[Dataset excerpts]

┌──

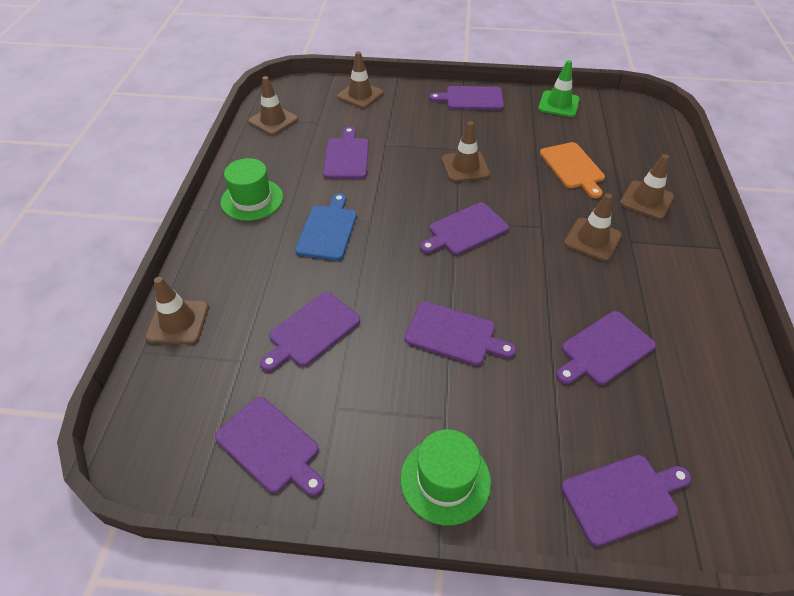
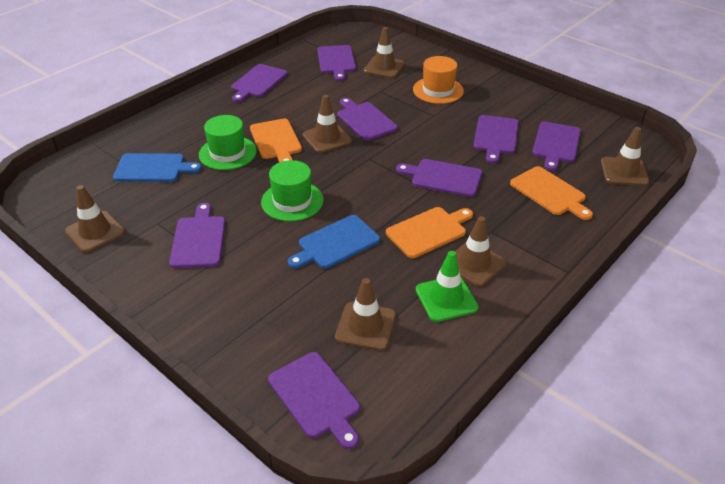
blue cutting board: 1 -> 2
orange cutting board: 1 -> 3
orange hat: 0 -> 1

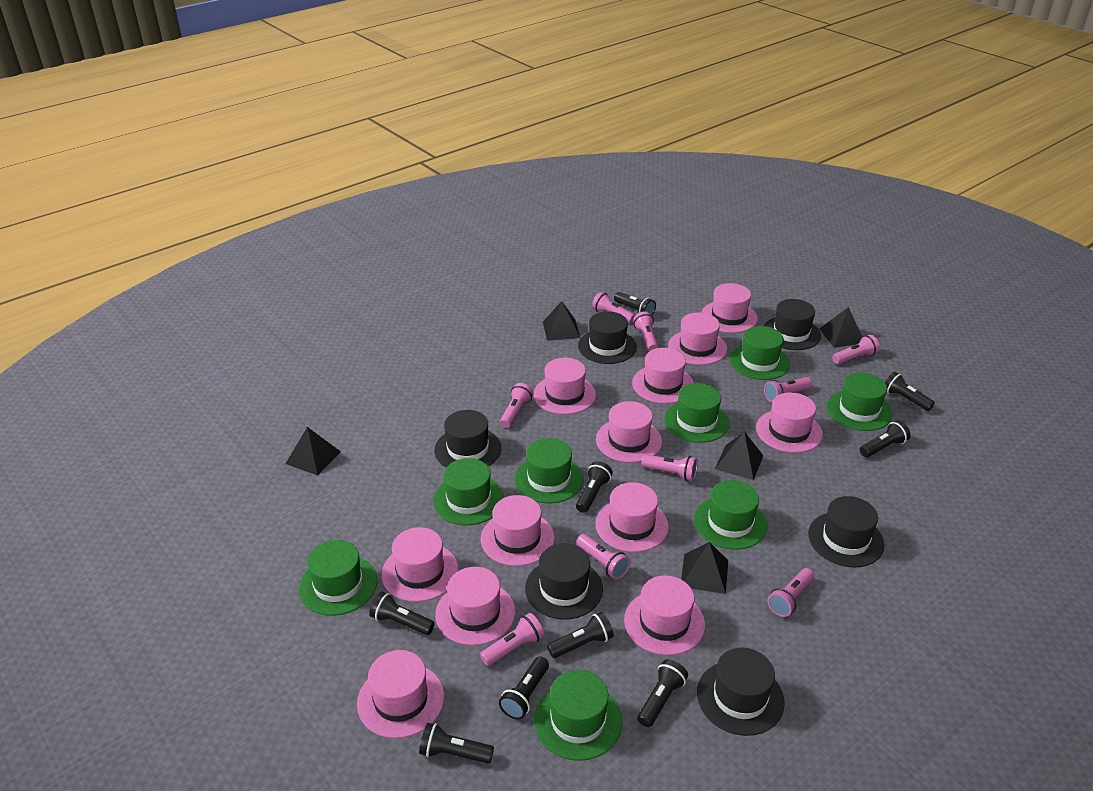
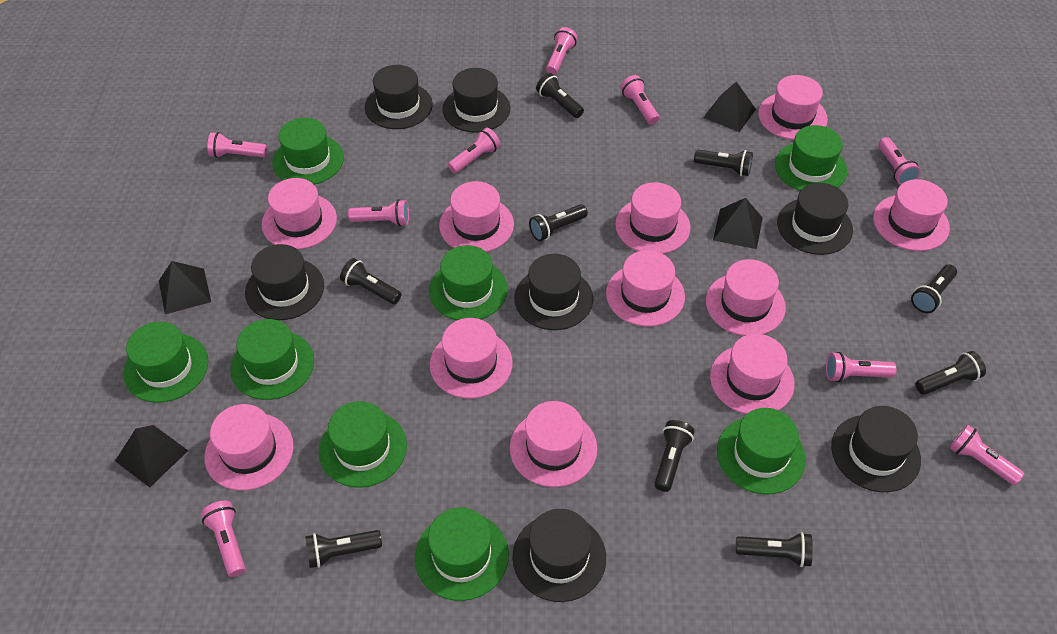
black hat: 6 -> 7
black pyramid: 5 -> 4
pink hat: 12 -> 11

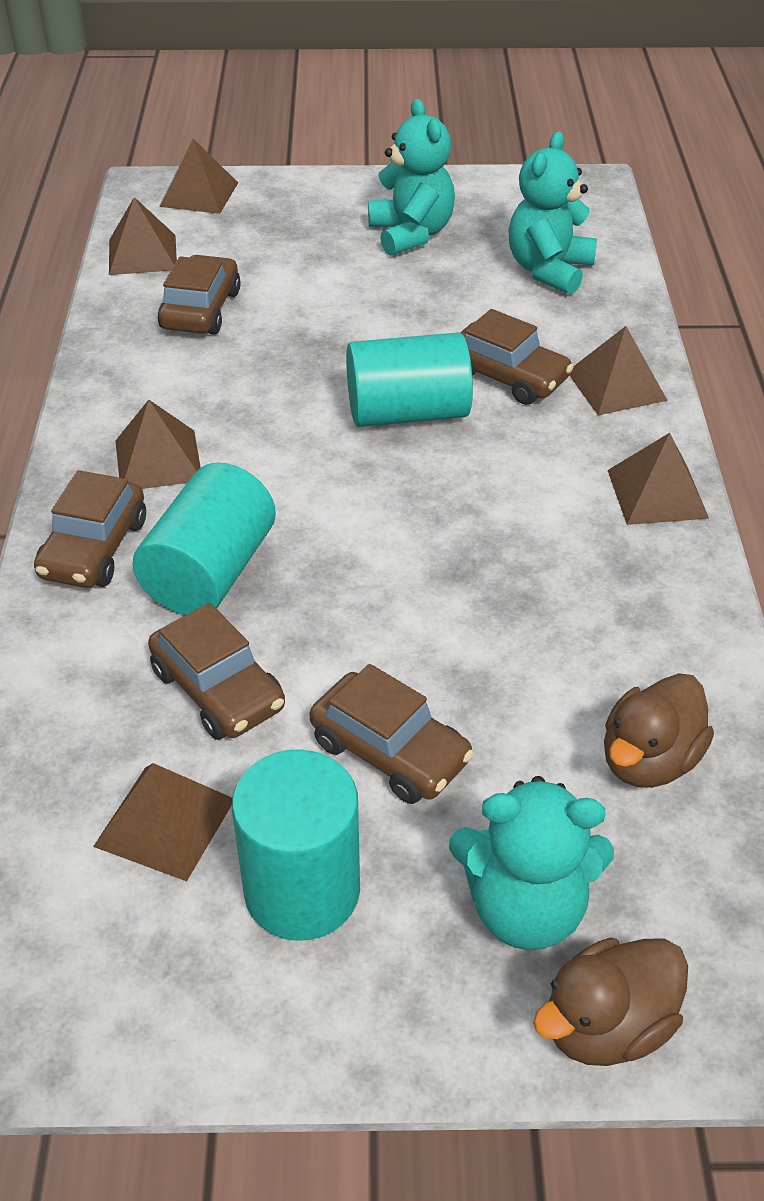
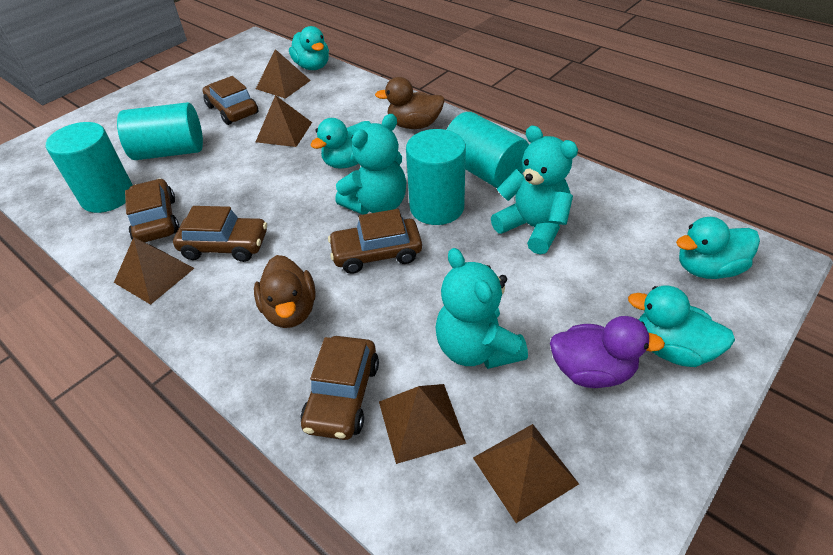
brown pyramid: 6 -> 5
purple duck: 0 -> 1
turquoise cylinder: 3 -> 4
turquoise duck: 0 -> 4

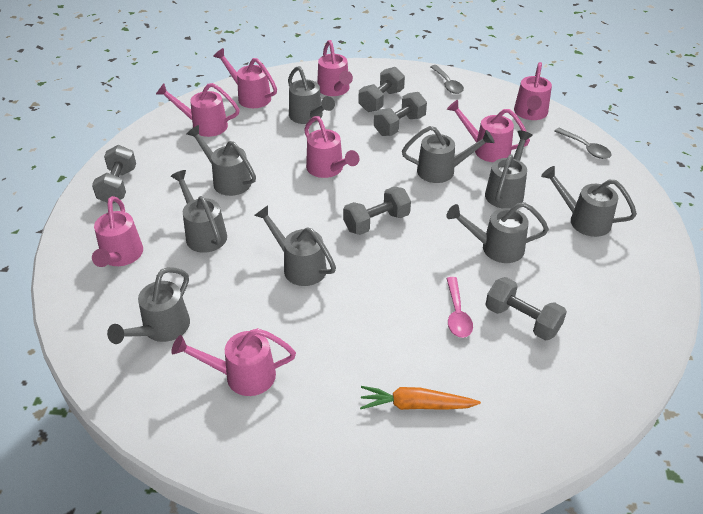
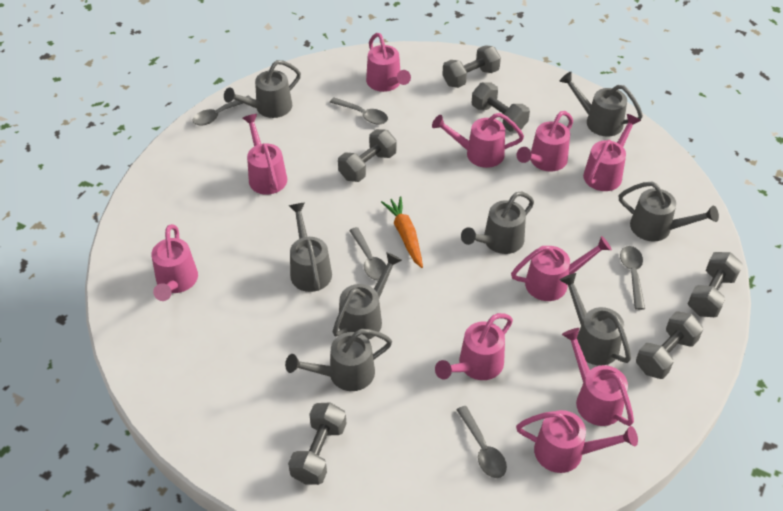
grey dumbbell: 5 -> 6
grey spoon: 2 -> 5
grey watering can: 9 -> 8
pink spoon: 1 -> 0
pink watering can: 8 -> 10

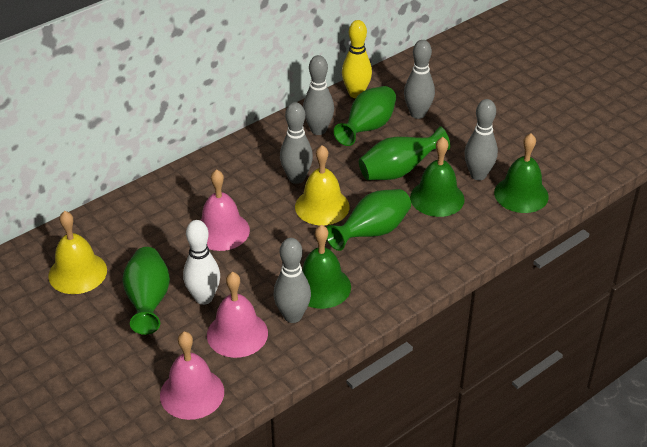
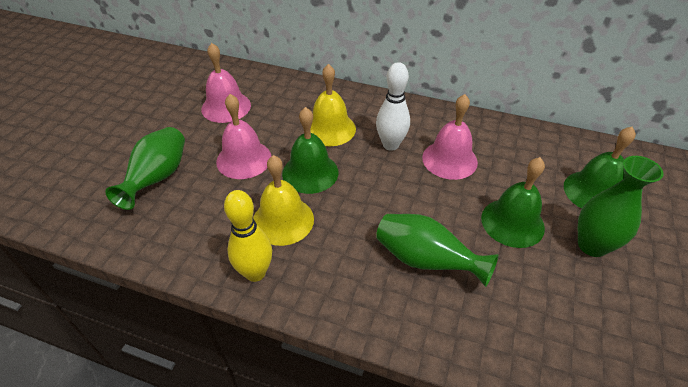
green vase: 4 -> 3
grey bowling pin: 5 -> 0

└──

Among the lines above, find those with the string "watering" and copy them.

grey watering can: 9 -> 8
pink watering can: 8 -> 10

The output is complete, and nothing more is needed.